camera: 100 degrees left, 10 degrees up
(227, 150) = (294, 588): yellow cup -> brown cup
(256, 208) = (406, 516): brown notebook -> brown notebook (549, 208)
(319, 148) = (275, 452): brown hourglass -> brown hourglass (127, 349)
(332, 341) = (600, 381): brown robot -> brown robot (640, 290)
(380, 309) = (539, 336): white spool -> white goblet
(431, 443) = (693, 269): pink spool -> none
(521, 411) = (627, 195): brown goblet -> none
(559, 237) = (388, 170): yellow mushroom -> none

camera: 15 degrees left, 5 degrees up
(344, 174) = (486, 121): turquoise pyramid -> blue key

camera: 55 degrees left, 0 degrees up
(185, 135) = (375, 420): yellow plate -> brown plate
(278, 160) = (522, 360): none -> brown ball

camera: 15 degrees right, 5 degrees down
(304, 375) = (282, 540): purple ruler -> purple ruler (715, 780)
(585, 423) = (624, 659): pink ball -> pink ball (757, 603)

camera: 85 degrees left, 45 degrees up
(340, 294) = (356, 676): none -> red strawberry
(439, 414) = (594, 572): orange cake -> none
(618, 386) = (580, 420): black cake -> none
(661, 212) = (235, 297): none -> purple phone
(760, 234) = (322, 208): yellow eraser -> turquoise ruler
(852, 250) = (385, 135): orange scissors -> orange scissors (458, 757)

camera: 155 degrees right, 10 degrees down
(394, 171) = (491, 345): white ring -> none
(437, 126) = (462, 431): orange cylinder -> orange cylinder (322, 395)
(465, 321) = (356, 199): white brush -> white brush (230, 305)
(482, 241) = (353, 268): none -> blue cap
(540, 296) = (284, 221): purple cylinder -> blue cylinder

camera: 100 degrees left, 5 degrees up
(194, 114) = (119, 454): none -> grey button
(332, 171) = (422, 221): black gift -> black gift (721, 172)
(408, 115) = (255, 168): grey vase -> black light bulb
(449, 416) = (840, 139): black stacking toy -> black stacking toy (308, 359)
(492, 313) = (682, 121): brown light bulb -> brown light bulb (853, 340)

● **TASK PROMPT**: Going through the records, work out how many lines contain the word "light". Please answer with the number only.

● **RESULT BELOW**: 2